Work task: Copy every entry exactly.
>>>
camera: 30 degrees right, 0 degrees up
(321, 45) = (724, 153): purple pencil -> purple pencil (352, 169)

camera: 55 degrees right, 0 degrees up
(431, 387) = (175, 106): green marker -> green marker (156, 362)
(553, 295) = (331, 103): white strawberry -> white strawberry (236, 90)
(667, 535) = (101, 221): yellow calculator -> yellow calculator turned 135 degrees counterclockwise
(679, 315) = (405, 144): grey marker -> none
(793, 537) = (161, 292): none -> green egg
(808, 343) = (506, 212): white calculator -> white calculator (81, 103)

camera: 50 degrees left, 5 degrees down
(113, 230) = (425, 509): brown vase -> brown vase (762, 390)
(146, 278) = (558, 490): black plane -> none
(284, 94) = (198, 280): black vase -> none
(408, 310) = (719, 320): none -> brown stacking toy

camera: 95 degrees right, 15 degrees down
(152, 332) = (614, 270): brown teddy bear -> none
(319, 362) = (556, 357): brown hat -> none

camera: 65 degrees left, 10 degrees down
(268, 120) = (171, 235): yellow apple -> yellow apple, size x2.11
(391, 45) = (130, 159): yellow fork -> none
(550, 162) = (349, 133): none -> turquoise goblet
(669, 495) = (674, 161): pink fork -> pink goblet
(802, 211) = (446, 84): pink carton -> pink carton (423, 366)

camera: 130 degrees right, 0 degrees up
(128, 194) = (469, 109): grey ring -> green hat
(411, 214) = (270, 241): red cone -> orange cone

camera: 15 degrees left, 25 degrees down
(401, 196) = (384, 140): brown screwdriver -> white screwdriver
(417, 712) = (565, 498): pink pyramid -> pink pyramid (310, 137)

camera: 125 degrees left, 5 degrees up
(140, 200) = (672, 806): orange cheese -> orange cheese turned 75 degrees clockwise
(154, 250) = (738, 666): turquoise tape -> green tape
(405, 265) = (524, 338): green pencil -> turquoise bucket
<<<
Solution for this task:
camera: 30 degrees right, 0 degrees up
(321, 45) = (724, 153): purple pencil -> purple pencil (352, 169)

camera: 55 degrees right, 0 degrees up
(431, 387) = (175, 106): green marker -> green marker (156, 362)
(553, 295) = (331, 103): white strawberry -> white strawberry (236, 90)
(667, 535) = (101, 221): yellow calculator -> yellow calculator turned 135 degrees counterclockwise
(679, 315) = (405, 144): grey marker -> none
(793, 537) = (161, 292): none -> green egg
(808, 343) = (506, 212): white calculator -> white calculator (81, 103)

camera: 50 degrees left, 5 degrees down
(113, 230) = (425, 509): brown vase -> brown vase (762, 390)
(146, 278) = (558, 490): black plane -> none
(284, 94) = (198, 280): black vase -> none
(408, 310) = (719, 320): none -> brown stacking toy

camera: 95 degrees right, 15 degrees down
(152, 332) = (614, 270): brown teddy bear -> none
(319, 362) = (556, 357): brown hat -> none

camera: 65 degrees left, 10 degrees down
(268, 120) = (171, 235): yellow apple -> yellow apple, size x2.11
(391, 45) = (130, 159): yellow fork -> none
(550, 162) = (349, 133): none -> turquoise goblet
(669, 495) = (674, 161): pink fork -> pink goblet
(802, 211) = (446, 84): pink carton -> pink carton (423, 366)

camera: 130 degrees right, 0 degrees up
(128, 194) = (469, 109): grey ring -> green hat
(411, 214) = (270, 241): red cone -> orange cone

camera: 15 degrees left, 25 degrees down
(401, 196) = (384, 140): brown screwdriver -> white screwdriver
(417, 712) = (565, 498): pink pyramid -> pink pyramid (310, 137)

camera: 125 degrees left, 5 degrees up
(140, 200) = (672, 806): orange cheese -> orange cheese turned 75 degrees clockwise
(154, 250) = (738, 666): turquoise tape -> green tape
(405, 265) = (524, 338): green pencil -> turquoise bucket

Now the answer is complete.